▸ Instructions for the task: Using the data below, work out how many lines contain "plus", and report only that number.

▸ The data:
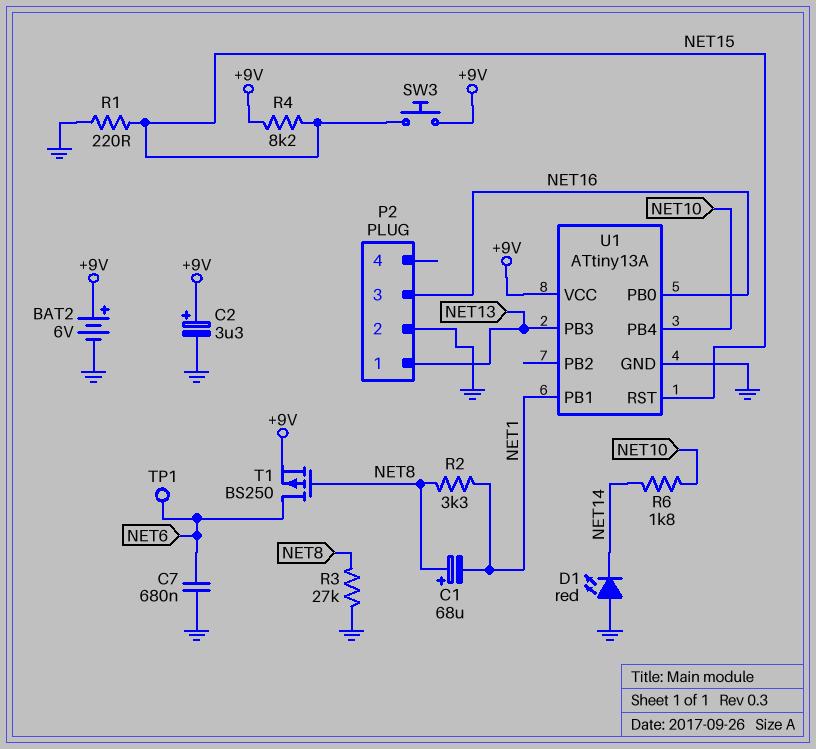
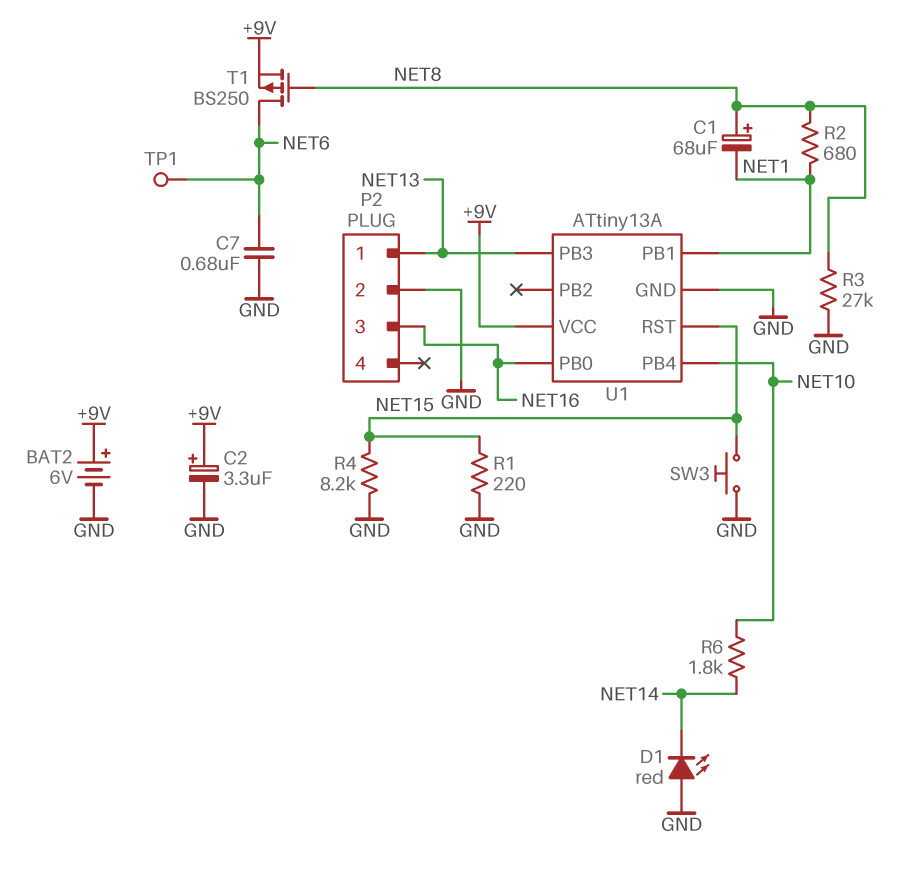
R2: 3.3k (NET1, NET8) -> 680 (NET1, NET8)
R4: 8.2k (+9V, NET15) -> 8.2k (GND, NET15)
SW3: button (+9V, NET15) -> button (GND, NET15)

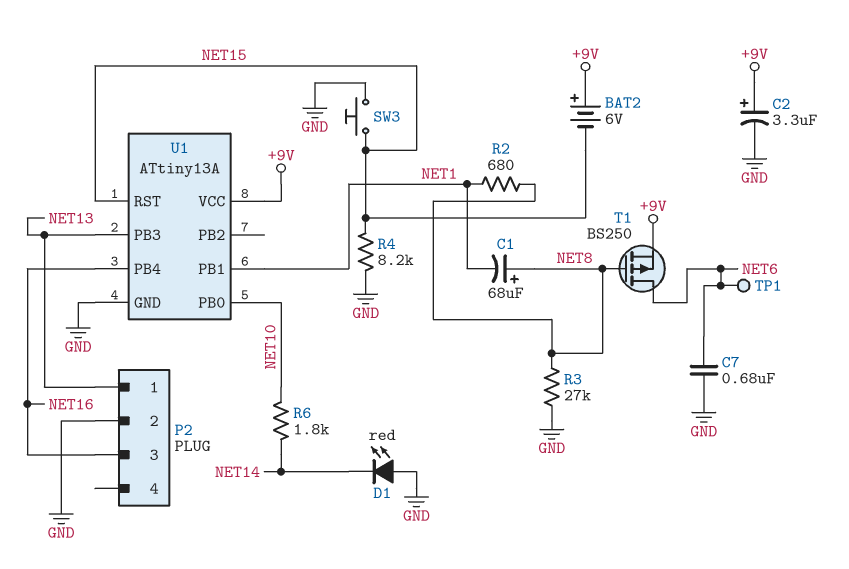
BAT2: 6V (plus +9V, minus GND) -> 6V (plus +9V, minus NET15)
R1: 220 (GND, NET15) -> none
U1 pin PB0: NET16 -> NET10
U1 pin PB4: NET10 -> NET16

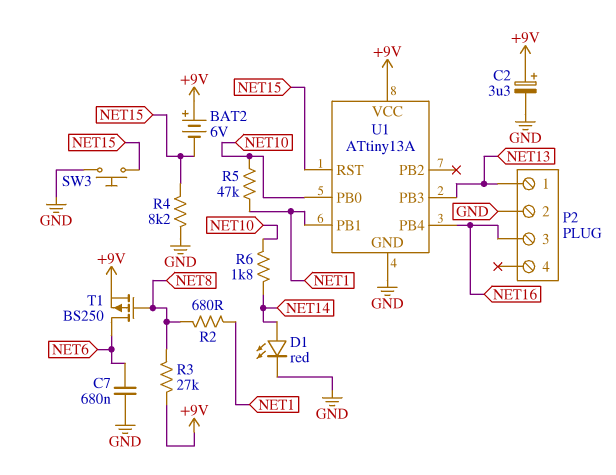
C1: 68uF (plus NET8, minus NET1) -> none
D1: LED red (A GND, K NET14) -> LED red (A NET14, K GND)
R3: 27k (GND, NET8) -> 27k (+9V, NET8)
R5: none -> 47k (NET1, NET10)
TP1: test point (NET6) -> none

▸ Output for this task: 2